Stored dataset items

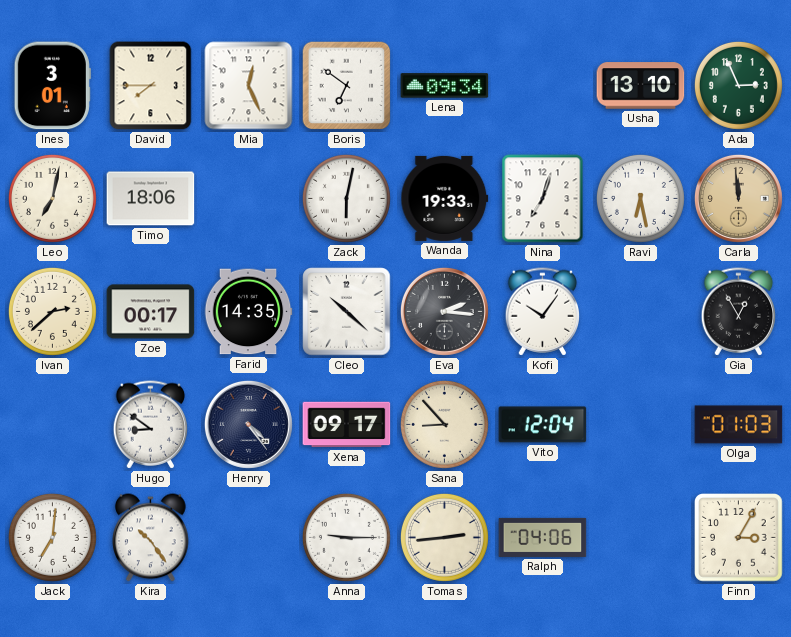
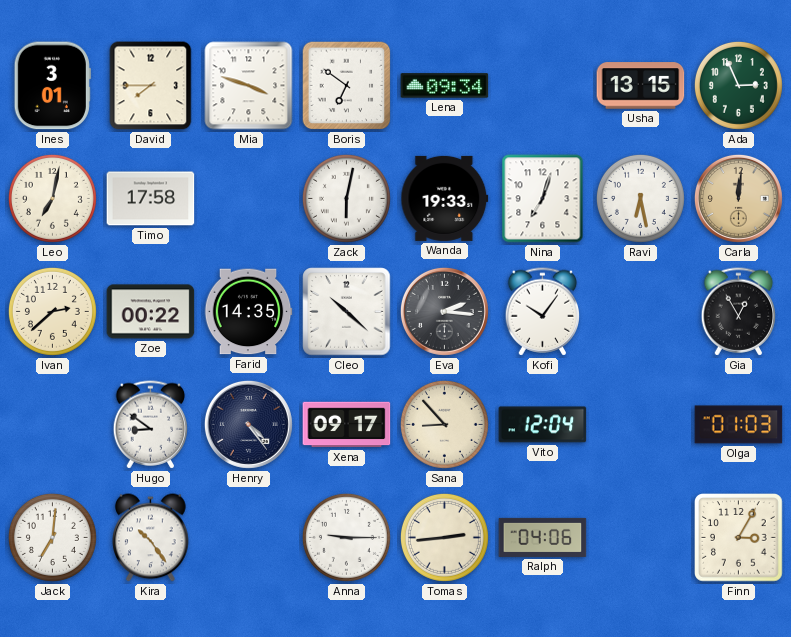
Mia: 12:26 -> 3:48
Usha: 13:10 -> 13:15
Timo: 18:06 -> 17:58
Carla: 11:59 -> 12:01
Zoe: 00:17 -> 00:22
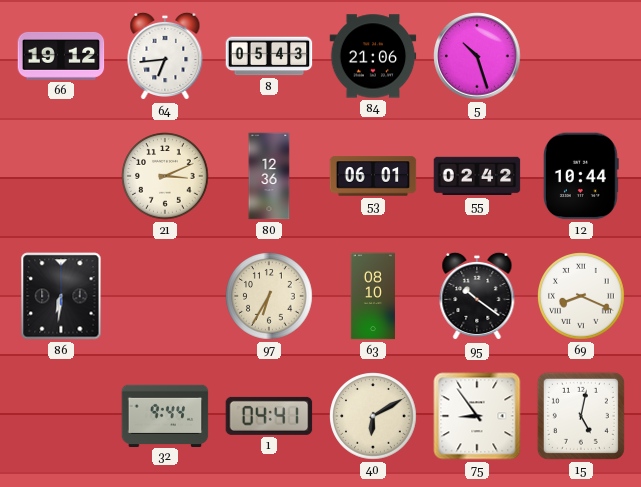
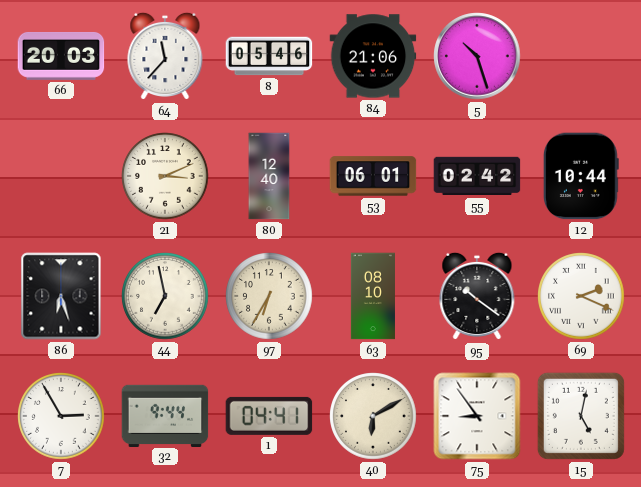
66: 19:12 -> 20:03
64: 6:44 -> 11:37
8: 05:43 -> 05:46
80: 12:36 -> 12:40
86: 6:31 -> 6:27
44: none -> 6:58
69: 8:19 -> 2:19
7: none -> 2:55
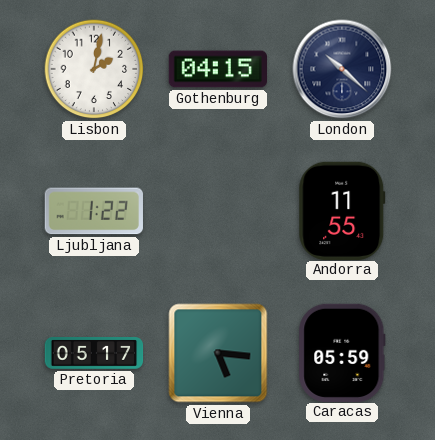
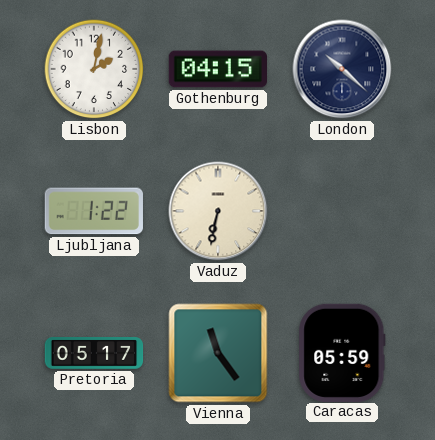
Vaduz: none -> 6:32
Andorra: 11:55 -> none
Vienna: 5:16 -> 11:24
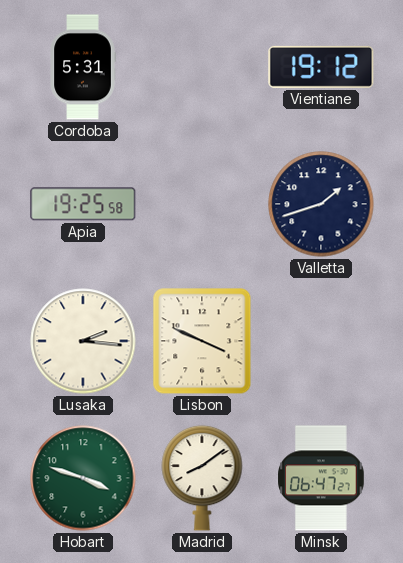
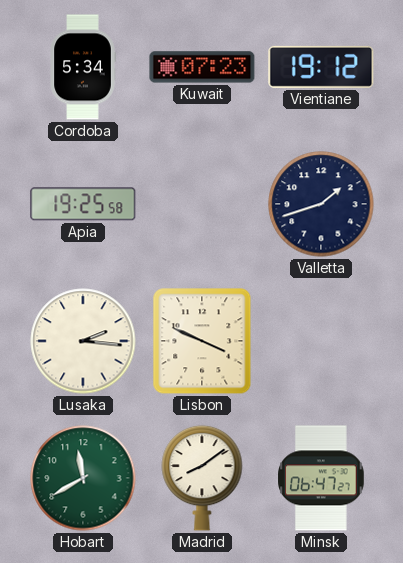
Cordoba: 5:31 -> 5:34
Kuwait: none -> 07:23
Hobart: 3:48 -> 11:40
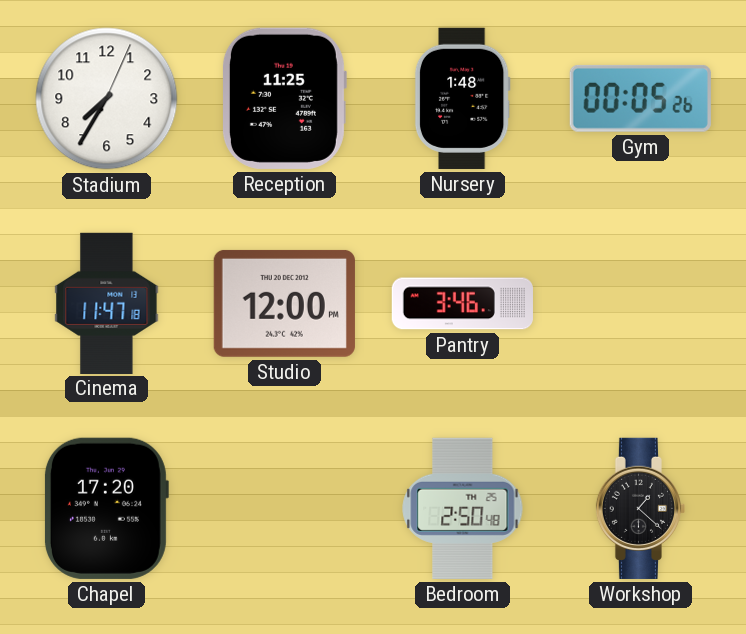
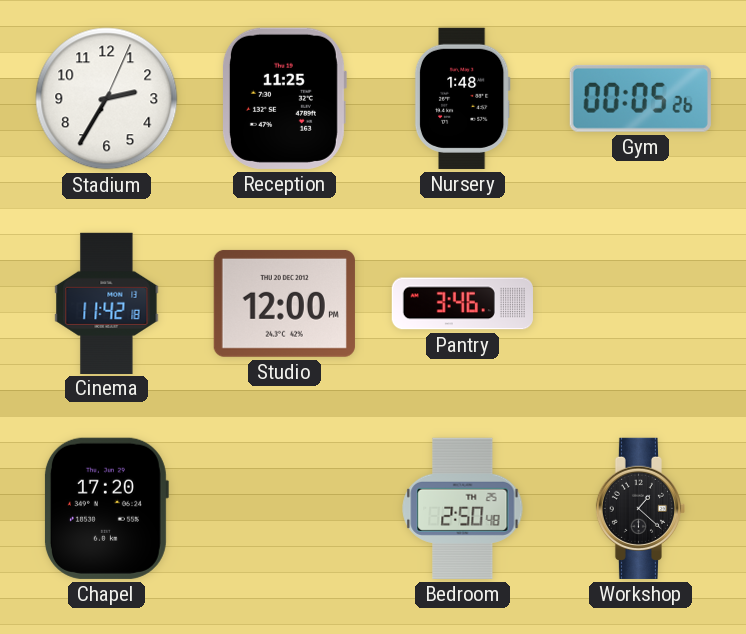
Stadium: 7:35 -> 2:35
Cinema: 11:47 -> 11:42
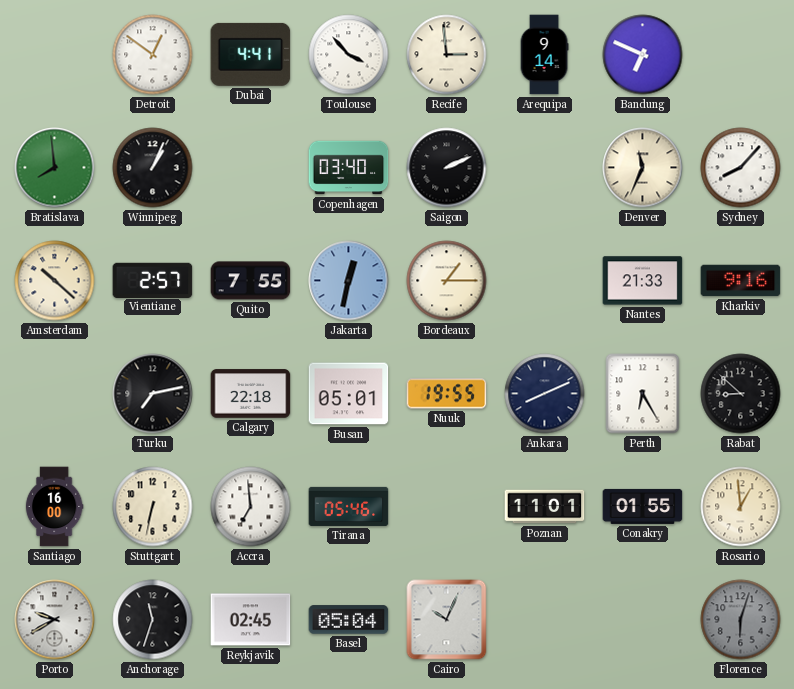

- **Stated problem**: Count the lines in the material above that contain the string "none". Reply with the number only.

- **Expected answer**: 5